### What you need to do
An exact copy of every record, without the pictures, is what should come back.

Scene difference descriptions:
▬▬▬▬▬▬▬▬▬▬
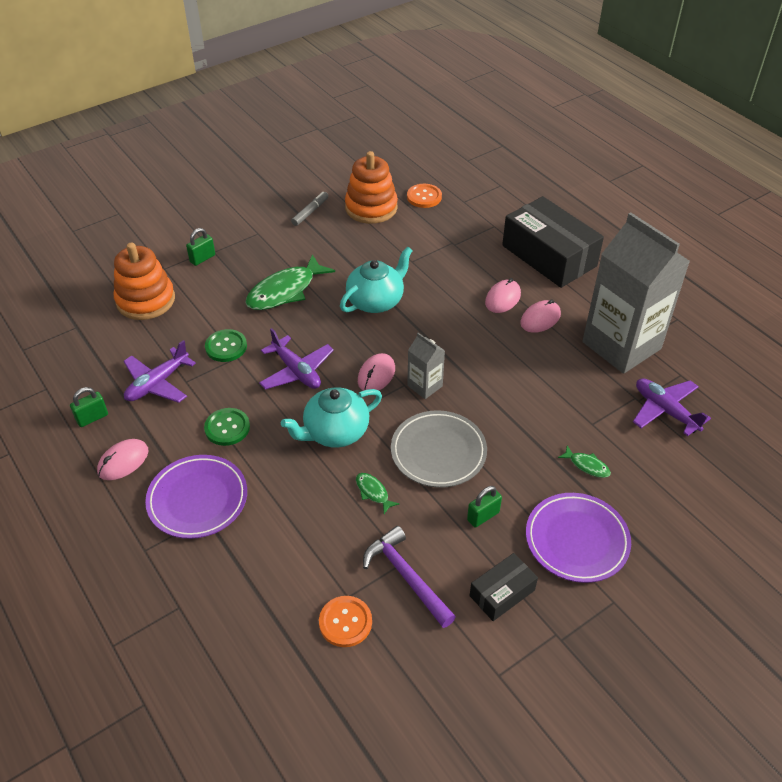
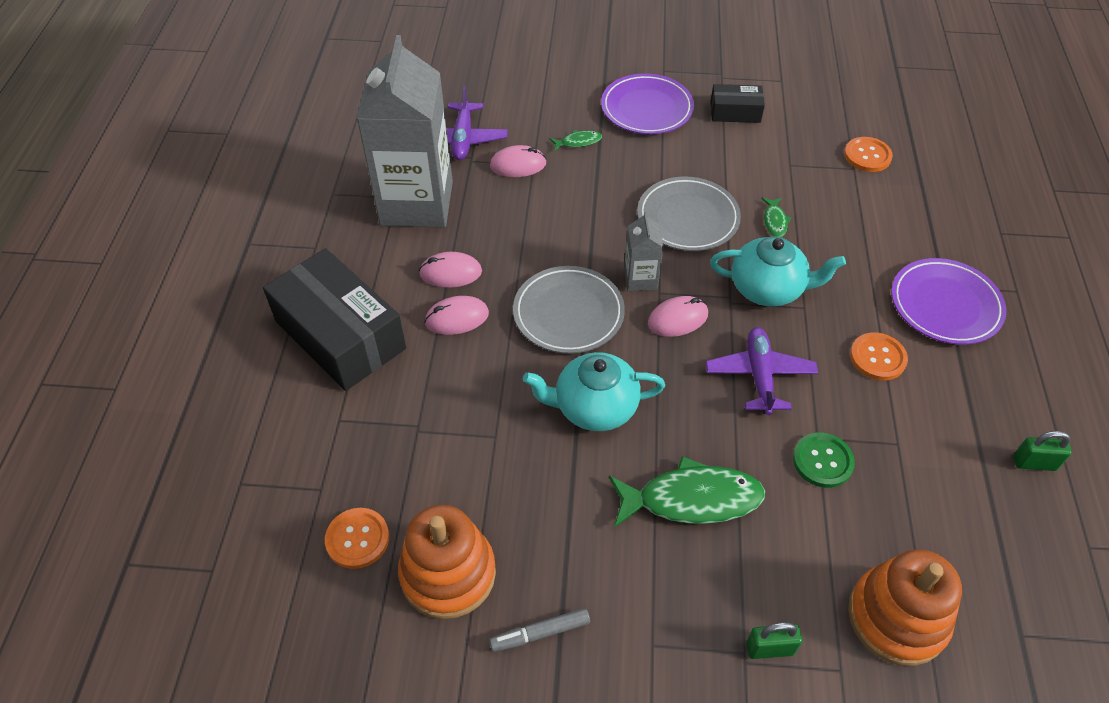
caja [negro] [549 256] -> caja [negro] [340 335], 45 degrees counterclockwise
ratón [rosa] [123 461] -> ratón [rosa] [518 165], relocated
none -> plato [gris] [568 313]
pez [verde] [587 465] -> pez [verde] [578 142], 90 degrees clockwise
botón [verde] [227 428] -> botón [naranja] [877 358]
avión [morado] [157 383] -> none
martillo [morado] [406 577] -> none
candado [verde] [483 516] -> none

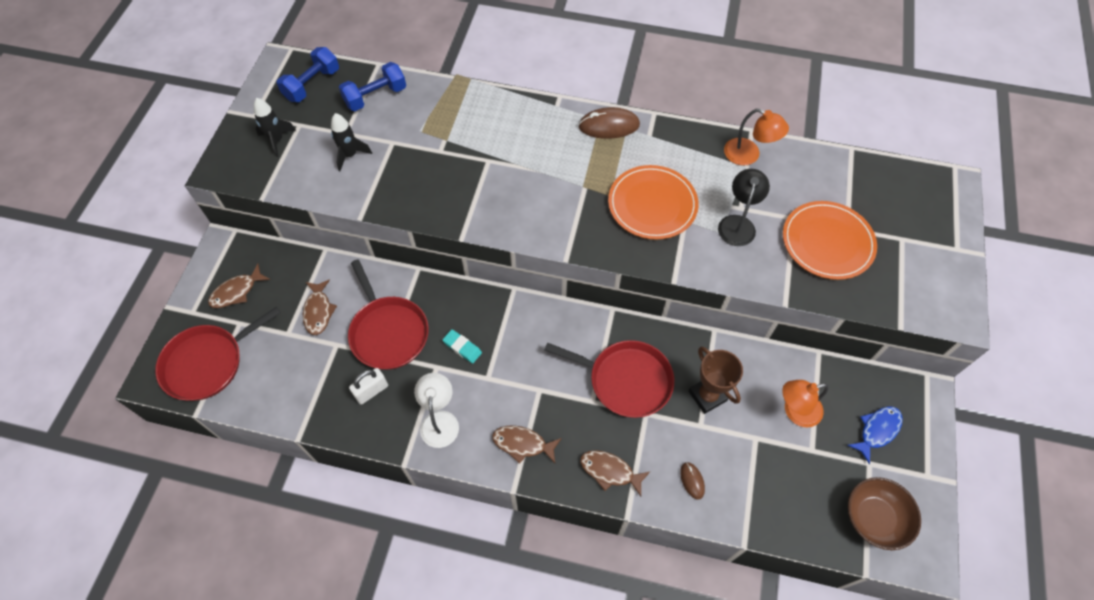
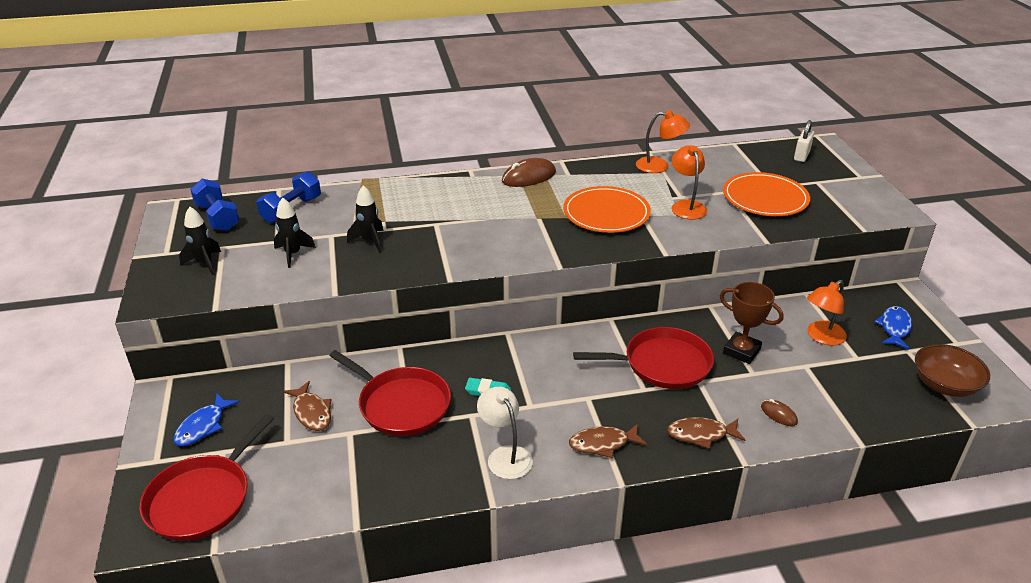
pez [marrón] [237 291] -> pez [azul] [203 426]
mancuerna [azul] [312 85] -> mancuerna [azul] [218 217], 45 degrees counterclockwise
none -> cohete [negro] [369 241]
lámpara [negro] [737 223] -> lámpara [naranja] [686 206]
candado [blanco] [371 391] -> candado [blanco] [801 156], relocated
▬▬▬▬▬▬▬▬▬▬
### The answer
caja [negro] [549 256] -> caja [negro] [340 335], 45 degrees counterclockwise
ratón [rosa] [123 461] -> ratón [rosa] [518 165], relocated
none -> plato [gris] [568 313]
pez [verde] [587 465] -> pez [verde] [578 142], 90 degrees clockwise
botón [verde] [227 428] -> botón [naranja] [877 358]
avión [morado] [157 383] -> none
martillo [morado] [406 577] -> none
candado [verde] [483 516] -> none

pez [marrón] [237 291] -> pez [azul] [203 426]
mancuerna [azul] [312 85] -> mancuerna [azul] [218 217], 45 degrees counterclockwise
none -> cohete [negro] [369 241]
lámpara [negro] [737 223] -> lámpara [naranja] [686 206]
candado [blanco] [371 391] -> candado [blanco] [801 156], relocated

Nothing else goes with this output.